◆ What to produce
Below are the records; give again exactly the line with "tan brick G5:H6", the line with "none -> orange brick A6:A11 level 1", and each line that lies between them, and nothing besides.

◆ Supplied data
>>>>

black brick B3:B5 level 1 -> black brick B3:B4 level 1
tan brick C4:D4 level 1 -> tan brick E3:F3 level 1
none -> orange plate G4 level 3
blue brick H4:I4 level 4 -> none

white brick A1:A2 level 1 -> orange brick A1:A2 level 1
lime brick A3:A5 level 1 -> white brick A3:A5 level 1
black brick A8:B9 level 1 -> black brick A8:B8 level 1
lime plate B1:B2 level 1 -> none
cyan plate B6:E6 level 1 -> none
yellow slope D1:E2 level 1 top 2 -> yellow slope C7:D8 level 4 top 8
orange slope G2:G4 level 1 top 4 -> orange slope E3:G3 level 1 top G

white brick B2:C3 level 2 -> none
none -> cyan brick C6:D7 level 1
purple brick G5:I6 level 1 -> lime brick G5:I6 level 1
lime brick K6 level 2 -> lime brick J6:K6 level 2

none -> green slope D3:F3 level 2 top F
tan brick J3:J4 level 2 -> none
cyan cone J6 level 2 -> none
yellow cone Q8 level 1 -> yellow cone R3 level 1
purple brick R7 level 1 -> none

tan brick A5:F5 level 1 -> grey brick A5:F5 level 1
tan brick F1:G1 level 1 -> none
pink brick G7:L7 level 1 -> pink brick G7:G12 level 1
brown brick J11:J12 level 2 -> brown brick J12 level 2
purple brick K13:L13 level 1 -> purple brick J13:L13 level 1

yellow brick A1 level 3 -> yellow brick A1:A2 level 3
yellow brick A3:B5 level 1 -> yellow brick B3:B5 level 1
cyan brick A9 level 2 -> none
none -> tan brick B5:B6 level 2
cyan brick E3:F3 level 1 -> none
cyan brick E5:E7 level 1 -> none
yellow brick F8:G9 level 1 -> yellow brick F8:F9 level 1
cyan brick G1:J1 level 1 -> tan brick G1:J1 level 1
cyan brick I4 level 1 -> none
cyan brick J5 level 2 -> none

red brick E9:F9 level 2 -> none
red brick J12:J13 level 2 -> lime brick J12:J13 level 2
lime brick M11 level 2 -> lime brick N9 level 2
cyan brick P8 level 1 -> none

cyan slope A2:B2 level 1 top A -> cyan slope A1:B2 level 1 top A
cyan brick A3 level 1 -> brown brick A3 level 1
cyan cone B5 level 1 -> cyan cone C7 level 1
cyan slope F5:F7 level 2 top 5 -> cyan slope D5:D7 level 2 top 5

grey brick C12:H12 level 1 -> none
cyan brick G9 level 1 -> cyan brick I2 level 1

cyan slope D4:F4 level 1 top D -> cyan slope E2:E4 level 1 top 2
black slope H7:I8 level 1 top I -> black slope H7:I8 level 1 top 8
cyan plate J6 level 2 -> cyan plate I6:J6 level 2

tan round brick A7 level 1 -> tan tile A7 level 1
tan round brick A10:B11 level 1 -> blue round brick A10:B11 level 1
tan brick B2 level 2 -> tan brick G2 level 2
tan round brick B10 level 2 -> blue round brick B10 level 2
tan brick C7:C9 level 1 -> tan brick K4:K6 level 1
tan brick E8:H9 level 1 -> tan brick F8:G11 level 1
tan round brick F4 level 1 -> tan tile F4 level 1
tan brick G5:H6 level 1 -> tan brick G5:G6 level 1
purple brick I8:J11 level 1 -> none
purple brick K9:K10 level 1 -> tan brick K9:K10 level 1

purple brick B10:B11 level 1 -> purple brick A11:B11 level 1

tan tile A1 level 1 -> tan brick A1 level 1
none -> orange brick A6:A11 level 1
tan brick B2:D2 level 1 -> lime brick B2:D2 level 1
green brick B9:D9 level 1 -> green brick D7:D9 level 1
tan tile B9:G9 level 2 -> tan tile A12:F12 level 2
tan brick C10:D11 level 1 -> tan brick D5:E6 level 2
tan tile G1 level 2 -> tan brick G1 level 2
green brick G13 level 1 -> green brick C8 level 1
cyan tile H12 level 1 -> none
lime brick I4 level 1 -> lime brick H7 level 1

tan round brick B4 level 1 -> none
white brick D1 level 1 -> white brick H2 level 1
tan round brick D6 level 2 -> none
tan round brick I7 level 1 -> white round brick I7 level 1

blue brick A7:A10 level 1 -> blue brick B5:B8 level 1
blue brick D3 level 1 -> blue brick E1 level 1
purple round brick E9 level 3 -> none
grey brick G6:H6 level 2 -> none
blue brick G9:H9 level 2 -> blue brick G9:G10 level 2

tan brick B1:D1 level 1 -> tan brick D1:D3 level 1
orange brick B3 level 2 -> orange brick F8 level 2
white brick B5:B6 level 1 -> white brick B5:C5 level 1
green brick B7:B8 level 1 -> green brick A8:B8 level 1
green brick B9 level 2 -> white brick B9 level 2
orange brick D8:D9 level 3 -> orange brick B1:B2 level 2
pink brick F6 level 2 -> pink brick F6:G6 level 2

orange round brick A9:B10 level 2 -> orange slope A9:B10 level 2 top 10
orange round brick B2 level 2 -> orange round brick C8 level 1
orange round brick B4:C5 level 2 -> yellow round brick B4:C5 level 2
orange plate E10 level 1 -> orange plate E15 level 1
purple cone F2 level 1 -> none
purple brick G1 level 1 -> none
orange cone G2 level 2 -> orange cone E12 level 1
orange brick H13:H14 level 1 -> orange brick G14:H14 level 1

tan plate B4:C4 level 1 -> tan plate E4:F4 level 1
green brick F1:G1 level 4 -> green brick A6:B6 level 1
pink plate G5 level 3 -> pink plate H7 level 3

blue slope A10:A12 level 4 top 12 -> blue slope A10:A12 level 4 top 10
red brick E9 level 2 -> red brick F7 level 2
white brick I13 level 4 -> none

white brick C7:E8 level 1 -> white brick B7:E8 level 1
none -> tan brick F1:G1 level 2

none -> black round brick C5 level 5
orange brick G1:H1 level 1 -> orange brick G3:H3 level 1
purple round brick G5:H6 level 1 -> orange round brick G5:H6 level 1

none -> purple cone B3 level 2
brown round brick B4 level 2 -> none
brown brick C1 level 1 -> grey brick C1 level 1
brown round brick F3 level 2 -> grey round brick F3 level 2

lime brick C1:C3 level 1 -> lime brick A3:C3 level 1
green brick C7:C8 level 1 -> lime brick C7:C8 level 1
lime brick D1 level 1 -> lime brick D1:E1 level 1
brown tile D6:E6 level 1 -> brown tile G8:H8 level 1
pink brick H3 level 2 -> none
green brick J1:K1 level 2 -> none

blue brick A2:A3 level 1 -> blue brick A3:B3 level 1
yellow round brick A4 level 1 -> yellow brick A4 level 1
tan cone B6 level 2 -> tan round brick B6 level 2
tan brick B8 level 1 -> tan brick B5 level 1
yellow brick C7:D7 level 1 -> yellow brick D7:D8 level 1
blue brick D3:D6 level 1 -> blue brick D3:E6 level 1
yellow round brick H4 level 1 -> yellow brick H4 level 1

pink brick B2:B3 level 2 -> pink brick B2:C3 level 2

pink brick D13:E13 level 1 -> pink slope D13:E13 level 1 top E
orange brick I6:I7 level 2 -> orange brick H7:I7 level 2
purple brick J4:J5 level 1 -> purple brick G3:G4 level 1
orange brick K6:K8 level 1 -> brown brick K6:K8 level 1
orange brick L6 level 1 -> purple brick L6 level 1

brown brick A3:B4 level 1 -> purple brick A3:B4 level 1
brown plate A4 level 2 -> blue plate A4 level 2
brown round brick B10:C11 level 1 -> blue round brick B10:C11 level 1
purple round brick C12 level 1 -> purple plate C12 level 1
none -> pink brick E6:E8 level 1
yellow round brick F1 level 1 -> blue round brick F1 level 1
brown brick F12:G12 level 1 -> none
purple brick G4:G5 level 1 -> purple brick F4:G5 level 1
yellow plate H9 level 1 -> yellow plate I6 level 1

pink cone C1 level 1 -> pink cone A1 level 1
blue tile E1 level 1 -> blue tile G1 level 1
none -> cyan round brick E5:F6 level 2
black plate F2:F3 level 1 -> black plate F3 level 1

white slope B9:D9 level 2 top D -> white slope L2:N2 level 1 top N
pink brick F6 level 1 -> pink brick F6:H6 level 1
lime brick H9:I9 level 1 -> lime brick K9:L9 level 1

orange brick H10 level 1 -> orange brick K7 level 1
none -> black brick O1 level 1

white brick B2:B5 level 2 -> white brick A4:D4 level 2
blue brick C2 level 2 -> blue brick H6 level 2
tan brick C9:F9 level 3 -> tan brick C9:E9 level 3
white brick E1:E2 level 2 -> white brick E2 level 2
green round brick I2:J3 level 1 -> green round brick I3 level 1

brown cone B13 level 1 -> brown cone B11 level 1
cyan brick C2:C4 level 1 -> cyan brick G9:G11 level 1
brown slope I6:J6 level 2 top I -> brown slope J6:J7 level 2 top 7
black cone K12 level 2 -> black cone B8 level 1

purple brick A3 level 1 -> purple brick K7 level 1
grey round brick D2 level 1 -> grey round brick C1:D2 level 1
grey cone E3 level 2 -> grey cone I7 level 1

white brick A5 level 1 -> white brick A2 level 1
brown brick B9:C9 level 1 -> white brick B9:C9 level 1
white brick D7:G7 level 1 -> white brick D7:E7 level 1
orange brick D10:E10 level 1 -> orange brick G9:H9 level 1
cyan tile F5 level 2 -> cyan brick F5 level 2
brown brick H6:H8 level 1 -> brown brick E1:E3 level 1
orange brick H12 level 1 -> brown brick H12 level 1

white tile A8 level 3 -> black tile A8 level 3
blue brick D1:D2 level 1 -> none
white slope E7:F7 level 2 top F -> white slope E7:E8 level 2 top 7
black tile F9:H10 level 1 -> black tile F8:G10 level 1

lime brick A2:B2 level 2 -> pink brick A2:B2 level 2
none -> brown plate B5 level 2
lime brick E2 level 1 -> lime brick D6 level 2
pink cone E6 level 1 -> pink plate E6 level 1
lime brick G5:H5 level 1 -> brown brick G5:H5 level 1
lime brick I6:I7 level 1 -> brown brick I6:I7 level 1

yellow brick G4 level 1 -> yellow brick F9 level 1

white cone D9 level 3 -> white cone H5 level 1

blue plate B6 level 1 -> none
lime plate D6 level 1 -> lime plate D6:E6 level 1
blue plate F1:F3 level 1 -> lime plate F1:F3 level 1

<<<<

◆ Exercise answer
tan brick G5:H6 level 1 -> tan brick G5:G6 level 1
purple brick I8:J11 level 1 -> none
purple brick K9:K10 level 1 -> tan brick K9:K10 level 1

purple brick B10:B11 level 1 -> purple brick A11:B11 level 1

tan tile A1 level 1 -> tan brick A1 level 1
none -> orange brick A6:A11 level 1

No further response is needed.